| TO DO |
Below are several records. Retype exactly those lines running from the one with "(245, 365) = (171, 398): red" through the one with "(437, 405) = (729, 243): brown", end lines included, and no others.

━━━━━ TASK INPUTS ━━━━━

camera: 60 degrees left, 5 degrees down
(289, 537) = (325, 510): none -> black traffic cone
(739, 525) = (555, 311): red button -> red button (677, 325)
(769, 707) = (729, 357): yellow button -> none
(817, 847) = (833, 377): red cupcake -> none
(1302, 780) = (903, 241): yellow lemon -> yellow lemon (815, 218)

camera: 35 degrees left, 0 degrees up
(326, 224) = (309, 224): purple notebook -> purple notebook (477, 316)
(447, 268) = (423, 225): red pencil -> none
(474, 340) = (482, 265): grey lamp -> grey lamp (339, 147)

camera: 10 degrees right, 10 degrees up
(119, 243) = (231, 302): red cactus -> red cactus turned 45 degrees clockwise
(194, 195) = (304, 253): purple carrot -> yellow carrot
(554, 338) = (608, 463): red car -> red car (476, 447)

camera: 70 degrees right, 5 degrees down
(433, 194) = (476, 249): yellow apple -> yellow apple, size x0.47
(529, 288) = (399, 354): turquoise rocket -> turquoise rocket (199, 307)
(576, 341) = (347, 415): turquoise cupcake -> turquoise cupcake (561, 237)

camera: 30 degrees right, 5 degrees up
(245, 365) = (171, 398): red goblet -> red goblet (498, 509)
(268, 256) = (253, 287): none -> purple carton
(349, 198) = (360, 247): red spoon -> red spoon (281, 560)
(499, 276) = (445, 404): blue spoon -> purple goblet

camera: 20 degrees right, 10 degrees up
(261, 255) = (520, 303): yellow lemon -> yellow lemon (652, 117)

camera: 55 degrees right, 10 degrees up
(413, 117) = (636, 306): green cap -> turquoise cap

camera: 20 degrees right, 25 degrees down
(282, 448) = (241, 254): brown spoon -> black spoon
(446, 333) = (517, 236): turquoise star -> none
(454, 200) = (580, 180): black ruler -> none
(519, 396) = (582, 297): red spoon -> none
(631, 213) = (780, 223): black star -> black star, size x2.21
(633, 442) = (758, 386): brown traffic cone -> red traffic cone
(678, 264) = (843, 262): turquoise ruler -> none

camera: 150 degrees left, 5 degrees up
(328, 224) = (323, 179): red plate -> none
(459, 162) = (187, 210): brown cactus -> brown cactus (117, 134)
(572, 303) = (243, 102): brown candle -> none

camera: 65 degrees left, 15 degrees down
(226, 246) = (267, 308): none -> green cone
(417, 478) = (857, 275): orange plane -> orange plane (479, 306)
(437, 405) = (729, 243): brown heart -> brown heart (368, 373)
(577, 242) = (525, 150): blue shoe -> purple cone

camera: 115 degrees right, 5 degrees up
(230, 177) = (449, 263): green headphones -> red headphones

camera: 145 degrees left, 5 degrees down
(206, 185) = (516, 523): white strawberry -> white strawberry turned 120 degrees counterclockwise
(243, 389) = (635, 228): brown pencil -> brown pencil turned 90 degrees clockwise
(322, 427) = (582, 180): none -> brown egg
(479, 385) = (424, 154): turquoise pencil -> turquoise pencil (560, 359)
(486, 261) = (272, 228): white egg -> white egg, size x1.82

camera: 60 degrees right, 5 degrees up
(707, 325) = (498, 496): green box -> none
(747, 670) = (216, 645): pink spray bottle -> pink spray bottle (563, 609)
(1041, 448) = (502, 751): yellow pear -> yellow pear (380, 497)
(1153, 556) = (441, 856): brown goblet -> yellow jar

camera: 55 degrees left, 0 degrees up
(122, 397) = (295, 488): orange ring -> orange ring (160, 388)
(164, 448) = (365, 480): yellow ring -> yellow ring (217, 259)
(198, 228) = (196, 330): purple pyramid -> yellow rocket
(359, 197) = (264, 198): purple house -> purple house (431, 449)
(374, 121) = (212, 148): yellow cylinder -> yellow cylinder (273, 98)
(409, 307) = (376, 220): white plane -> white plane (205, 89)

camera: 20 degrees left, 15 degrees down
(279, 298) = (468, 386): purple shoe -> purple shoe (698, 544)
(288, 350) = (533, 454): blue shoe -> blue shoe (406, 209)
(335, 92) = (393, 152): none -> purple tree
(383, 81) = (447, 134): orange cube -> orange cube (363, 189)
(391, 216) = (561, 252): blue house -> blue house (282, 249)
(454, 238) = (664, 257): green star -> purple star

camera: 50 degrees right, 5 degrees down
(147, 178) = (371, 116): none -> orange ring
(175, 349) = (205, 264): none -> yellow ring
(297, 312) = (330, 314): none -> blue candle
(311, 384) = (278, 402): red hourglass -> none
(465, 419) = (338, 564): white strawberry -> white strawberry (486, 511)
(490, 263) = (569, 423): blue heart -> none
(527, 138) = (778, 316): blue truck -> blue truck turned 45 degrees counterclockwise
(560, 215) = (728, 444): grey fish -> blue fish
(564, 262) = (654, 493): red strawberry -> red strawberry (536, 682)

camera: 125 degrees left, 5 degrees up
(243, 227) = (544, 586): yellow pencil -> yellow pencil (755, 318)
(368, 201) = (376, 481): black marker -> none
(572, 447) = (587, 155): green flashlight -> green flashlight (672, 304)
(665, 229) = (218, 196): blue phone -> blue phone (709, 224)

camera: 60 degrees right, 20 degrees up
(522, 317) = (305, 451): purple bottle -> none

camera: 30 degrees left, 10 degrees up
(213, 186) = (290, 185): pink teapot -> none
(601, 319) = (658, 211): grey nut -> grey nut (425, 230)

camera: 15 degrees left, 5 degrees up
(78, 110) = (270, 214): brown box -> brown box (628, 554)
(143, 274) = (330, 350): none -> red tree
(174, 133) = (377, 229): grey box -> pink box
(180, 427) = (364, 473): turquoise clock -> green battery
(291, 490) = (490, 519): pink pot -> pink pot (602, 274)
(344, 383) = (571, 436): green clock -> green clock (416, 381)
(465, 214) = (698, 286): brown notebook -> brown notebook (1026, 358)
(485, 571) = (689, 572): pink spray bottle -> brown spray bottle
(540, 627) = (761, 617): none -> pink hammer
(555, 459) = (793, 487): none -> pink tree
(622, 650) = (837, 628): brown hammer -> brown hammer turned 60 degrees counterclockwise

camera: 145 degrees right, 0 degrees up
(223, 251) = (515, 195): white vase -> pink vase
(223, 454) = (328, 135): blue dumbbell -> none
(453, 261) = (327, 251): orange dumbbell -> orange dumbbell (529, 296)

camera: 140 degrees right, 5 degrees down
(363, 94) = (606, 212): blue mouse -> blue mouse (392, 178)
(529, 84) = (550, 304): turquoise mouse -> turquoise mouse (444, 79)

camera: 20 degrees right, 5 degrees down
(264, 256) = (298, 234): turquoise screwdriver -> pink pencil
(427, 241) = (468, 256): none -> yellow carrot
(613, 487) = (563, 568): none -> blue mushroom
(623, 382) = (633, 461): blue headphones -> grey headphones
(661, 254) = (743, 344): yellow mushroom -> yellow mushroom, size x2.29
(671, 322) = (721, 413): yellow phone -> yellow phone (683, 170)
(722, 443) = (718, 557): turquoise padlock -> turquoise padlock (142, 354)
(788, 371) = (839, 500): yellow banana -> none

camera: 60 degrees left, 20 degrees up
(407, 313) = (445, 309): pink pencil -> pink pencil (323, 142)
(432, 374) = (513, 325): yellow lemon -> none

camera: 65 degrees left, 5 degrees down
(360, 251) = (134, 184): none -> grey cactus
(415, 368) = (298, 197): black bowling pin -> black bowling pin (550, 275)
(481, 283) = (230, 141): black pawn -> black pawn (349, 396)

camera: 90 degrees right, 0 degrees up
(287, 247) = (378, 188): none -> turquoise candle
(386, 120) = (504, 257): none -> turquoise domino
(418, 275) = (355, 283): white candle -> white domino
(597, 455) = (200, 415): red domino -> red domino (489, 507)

━━━━━

| ANSWER TO THIS EXERCISE |
(245, 365) = (171, 398): red goblet -> red goblet (498, 509)
(268, 256) = (253, 287): none -> purple carton
(349, 198) = (360, 247): red spoon -> red spoon (281, 560)
(499, 276) = (445, 404): blue spoon -> purple goblet

camera: 20 degrees right, 10 degrees up
(261, 255) = (520, 303): yellow lemon -> yellow lemon (652, 117)

camera: 55 degrees right, 10 degrees up
(413, 117) = (636, 306): green cap -> turquoise cap

camera: 20 degrees right, 25 degrees down
(282, 448) = (241, 254): brown spoon -> black spoon
(446, 333) = (517, 236): turquoise star -> none
(454, 200) = (580, 180): black ruler -> none
(519, 396) = (582, 297): red spoon -> none
(631, 213) = (780, 223): black star -> black star, size x2.21
(633, 442) = (758, 386): brown traffic cone -> red traffic cone
(678, 264) = (843, 262): turquoise ruler -> none

camera: 150 degrees left, 5 degrees up
(328, 224) = (323, 179): red plate -> none
(459, 162) = (187, 210): brown cactus -> brown cactus (117, 134)
(572, 303) = (243, 102): brown candle -> none

camera: 65 degrees left, 15 degrees down
(226, 246) = (267, 308): none -> green cone
(417, 478) = (857, 275): orange plane -> orange plane (479, 306)
(437, 405) = (729, 243): brown heart -> brown heart (368, 373)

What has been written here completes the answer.